_SOURCE RECORDS_
----
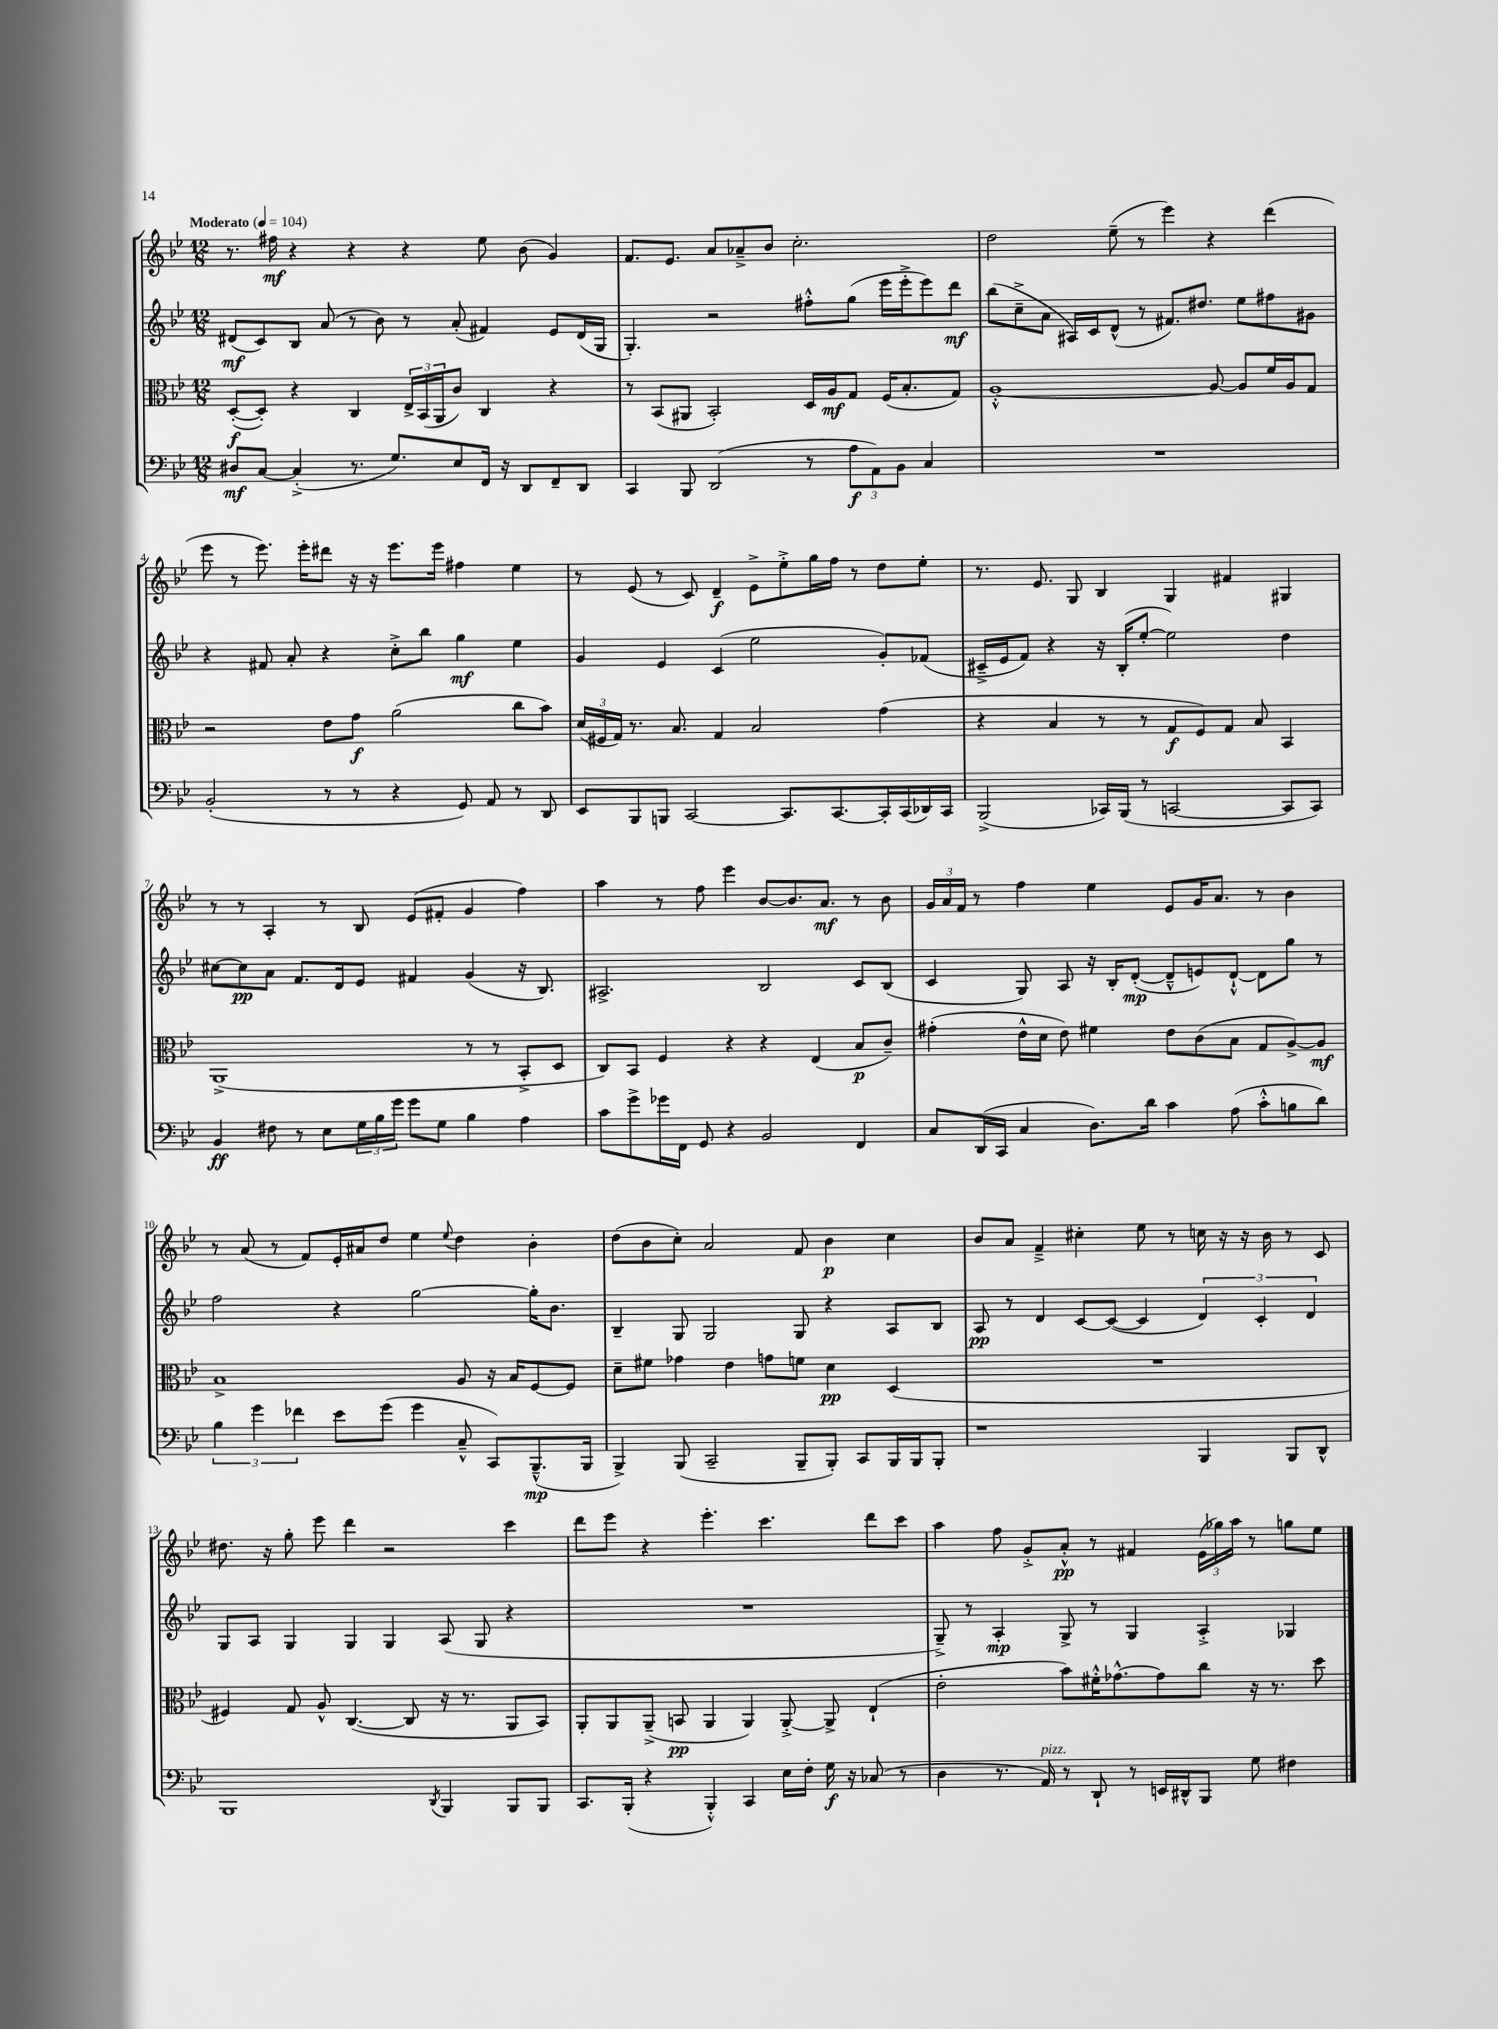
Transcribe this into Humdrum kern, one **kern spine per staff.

**kern	**kern	**kern	**kern
*staff4	*staff3	*staff2	*staff1
*clefF4	*clefC3	*clefG2	*clefG2
*k[b-e-]	*k[b-e-]	*k[b-e-]	*k[b-e-]
*M12/8	*M12/8	*M12/8	*M12/8
*MM104	*MM104	*MM104	*MM104
8D#/L	([8D'/L	(8d#/L	8.r
[8C/J	8D'/]J)	8c/)	.
.	.	.	16ff#\
(4C'^/]	4r	8B-/J	4r
.	.	(8a/	.
8.r	4C/	8r	4r
.	.	8b-\)	.
8.G/L)	.	.	.
.	24E-^/LL	8r	4r
.	(24BB-/	.	.
.	24AA/J	.	.
8E-/	8c/J)	(8a'/	.
16FF/Jk	4C/	4f#/)	8ee-\
16r	.	.	.
8DD/L	.	.	(8b-\
8FF~/	4r	8e-/L	4g/)
8DD/J	.	(16d#/L	.
.	.	16G/JJ	.
=	=	=	=
4CC/	8r	4.G'/)	8.f/L
.	(8BB-/L	.	.
.	.	.	8.e-/J
8BBB-/	8AA#/J	.	.
(2DD/	2BB-'/)	2r	8a/L
.	.	.	8a-~^/
.	.	.	8b-/J
.	.	.	2.cc'\
8r	16D/LL	8ff#'^^\L	.
.	16A/J	.	.
12A\L	8G/J	(8gg\J	.
12AA\)	.	.	.
.	(16F/LK	16eee-\LL	.
12BB-\J	.	.	.
.	8.B-'/	16eee-'^\J	.
4C/	.	8eee-\)	.
.	8G/J)	8ddd\J	.
=	=	=	=
1.r	[1A'^^	(8bb-\L	2dd\
.	.	8cc~^\	.
.	.	8a\J	.
.	.	16A#/LL)	.
.	.	16c/J	.
.	.	(8d^^/J	(8ee-~\
.	.	8r	8r
.	.	8.f#/L)	4eee-\)
.	.	8.dd#/J	.
.	8A/_	.	4r
.	8A/]L	8ee-\L	.
.	16f/L	8ff#\	(4ddd\
.	16A/J	.	.
.	8G/J	8g#\J	.
=	=	=	=
(2BB-'/	2r	4r	8eee-\
.	.	.	8r
.	.	8f#/	8.eee-\)
.	.	8a'/	.
.	.	.	16eee-'\LK
8r	8e-\L	4r	8ddd#\J
8r	8g\J	.	16r
.	.	.	16r
4r	(2a\	8cc'^\L	8.eee-\L
.	.	8bb-\J	.
.	.	.	16eee-\Jk
8GG/)	.	4gg\	4ff#\
8AA/	.	.	.
8r	8cc\L	4ee-\	4ee-\
8DD/	8b-\J)	.	.
=	=	=	=
8EE-/L	(24d/LL	4g/	8r
.	24F#/	.	.
.	24G/JJ)	.	.
8BBB-/	8.r	.	(8e-/
8BBB/J	.	4e-/	8r
.	8.B-/	.	.
[2CC/	.	.	8c/)
.	4G/	(4c/	4d~/
.	2B-/	2ee-\	8e-^\L
8.CC/]L	.	.	8ee-'^\
.	.	.	16gg\L
[8.CC/	.	.	16ff\JJ
.	.	.	8r
16CC'/]L	(4g\	8g'/L)	8dd\L
(16CC/	.	.	.
16DD-/)	.	(8f-/J	8ee-'\J
16CC/JJ	.	.	.
=	=	=	=
(2BBB-^/	4r	16c#~^/LL	8.r
.	.	16e-/J	.
.	.	8f/J)	.
.	.	.	8.e-/
.	4B-/	4r	.
.	.	.	8G/
16CC-/LL)	8r	16r	4B-/
(16BBB-/JJ	.	(16B-'/LK	.
8r	8r	[8ee-'/J	.
[2CC/	8G/L	2ee-\])	4G/
.	8F/)	.	.
.	8G/J	.	4f#/
.	8B-/	.	.
8CC/]L	4BB-/	4dd\	4G#/
8CC/J)	.	.	.
=	=	=	=
4BB-/	(1AA^	[8cc#\L	8r
.	.	8cc#\]	8r
8F#\	.	8a\J	4A'/
8r	.	8.f/L	.
8E-\L	.	.	8r
.	.	16d/k	.
24G\L	.	8e-/J	8B-/
24B-\	.	.	.
24g\JJ	.	.	.
8g\L	.	4f#/	(8e-/L
8G\J	.	.	8f#'/J
4B-\	8r	(4g/	4g/
.	8r	.	.
4A\	8BB-'^/L	16r	4ff\)
.	.	8.B-/)	.
.	8D/J	.	.
=	=	=	=
8c\L	8C/L)	2.A#^/	4aa\
8g^\	8BB-/J	.	.
16g-\L	4F/	.	8r
16FF\JJ	.	.	.
8GG/	.	.	8ff\
4r	4r	.	4eee-\
2BB-/	4r	2B-/	[8b-/L
.	.	.	8.b-/]
.	(4E-/	.	.
.	.	.	8.a/J
4FF/	8B-/L	8c/L	8r
.	8c~/J)	(8B-/J	8b-\
=	=	=	=
8C/L	(4g#'\	4c/	24g/LL
.	.	.	24a/
.	.	.	24f/JJ
(16DD/L	.	.	8r
16CC/JJ	.	.	.
4C/	16e-^^\LL	8G/)	4ff\
.	16d\JJ	.	.
.	8e-\)	8A/	.
8.D\L)	4f#\	16r	4ee-\
.	.	16B-'/LK	.
.	.	([8d'/J	.
16d\Jk	.	.	.
4c\	8e-\L	8d~^^/]L	8e-/L
.	(8c\	8e/)	16g/K
.	.	.	8.a/J
(8A\	8B-\J	[8d`^^/J	.
8c'^^\L	8G/L	8d\]L	8r
8B\	[8A^/)	8gg\J	4b-\
8d\J)	8A/]J	8r	.
=	=	=	=
6B-\	1B-^	2ff\	8r
.	.	.	(8a/
6g\	.	.	.
.	.	.	8r
6f-\	.	.	.
.	.	.	8f/L)
8e-\L	.	4r	16e-'/L
.	.	.	16a#/J
(8g\J	.	.	8dd/J
4g\	.	[2gg\	4ee-\
.	.	.	8qqee-/
8C~^^/	8A/	.	4dd\
8CC/L)	16r	.	.
.	16B-/LK	.	.
(8.BBB-~^^/	[8F/	16gg'\]LK	4b-'\
.	.	8.b-\J	.
.	8F/]J	.	.
16BBB-/Jk	.	.	.
=	=	=	=
4BBB-^/)	8d~\L	4B-~/	(8dd\L
.	8f#\J	.	8b-\
(8BBB-/	4g-\	8G/	8cc'\J)
2CC~/	.	2G/	2a/
.	4e-\	.	.
.	8g\L	.	.
8BBB-~/L	8f\J	8G/	8f/
8BBB-'/J)	4d\	4r	4b-\
8CC/L	.	.	.
16BBB-/L	(4D/	8A/L	4cc\
16BBB-/J	.	.	.
8BBB-'/J	.	8B-/J	.
=	=	=	=
1r	1.r	8A/	8b-/L
.	.	8r	8a/J
.	.	4d/	4f~^/
.	.	[8c/L	4cc#'\
.	.	(8c/_J	.
.	.	4c/]	8ee-\
.	.	.	8r
4BBB-/	.	6d/)	16cc\
.	.	.	16r
.	.	.	16r
.	.	6c'/	.
.	.	.	16b-\
8BBB-/L	.	.	8r
.	.	6d/	.
8DD^^/J	.	.	8c/
=	=	=	=
1BBB-	4F#/)	8G/L	8.dd#\
.	.	8A/J	.
.	.	.	16r
.	8G/	4G/	8gg'\
.	8A^^/	.	8eee-\
.	([4.C/	4G/	4ddd\
.	.	4G/	2r
.	8C/]	.	.
8qDD/	.	.	.
4BBB-/	16r	(8A/	.
.	8.r	.	.
.	.	8G/	.
8BBB-/L	8AA/L	4r	4ccc\
8BBB-/J	8BB-/J)	.	.
=	=	=	=
8.CC/L	8AA'/L	1.r	8ddd\L
.	8AA/	.	8eee-\J
(16BBB-'/Jk	.	.	.
4r	(8AA~^/J	.	4r
.	8BB/	.	.
4BBB-'^^/)	4AA/	.	4.eee-'\
4CC/	4AA/)	.	.
.	.	.	4.ccc\
16E-\LL	[8AA'^/	.	.
16F'\JJ	.	.	.
16G\	8AA^/]	.	.
16r	.	.	.
(8C-/	(4E-`/	.	8ddd\L
8r	.	.	8ccc\J
=	=	=	=
4D\	2e-'\	8G~^/)	4aa\
.	.	8r	.
8.r	.	4A'/	8ff\
.	.	.	8g'^/L
16AA/)	.	.	.
8r	8b-\L)	8G^/	8a'^^/J
8DD`/	16f#'^^\K	8r	8r
.	[8.g-^^\	.	.
8r	.	4G/	4f#/
16EE/LL	8g-\]	.	.
16DD#^^/J	.	.	.
8BBB-/J	8cc\J	4A'^/	(24e-\LL
.	.	.	24gg-\)
.	.	.	24aa\JJ
8G\	16r	.	8r
.	8.r	.	.
4F#\	.	4G-/	8gg\L
.	8dd\	.	8ee-\J
==	==	==	==
*-	*-	*-	*-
----
State how many lines of the entries above contain the string "kern". Give only the number.

_THE OUTPUT_
2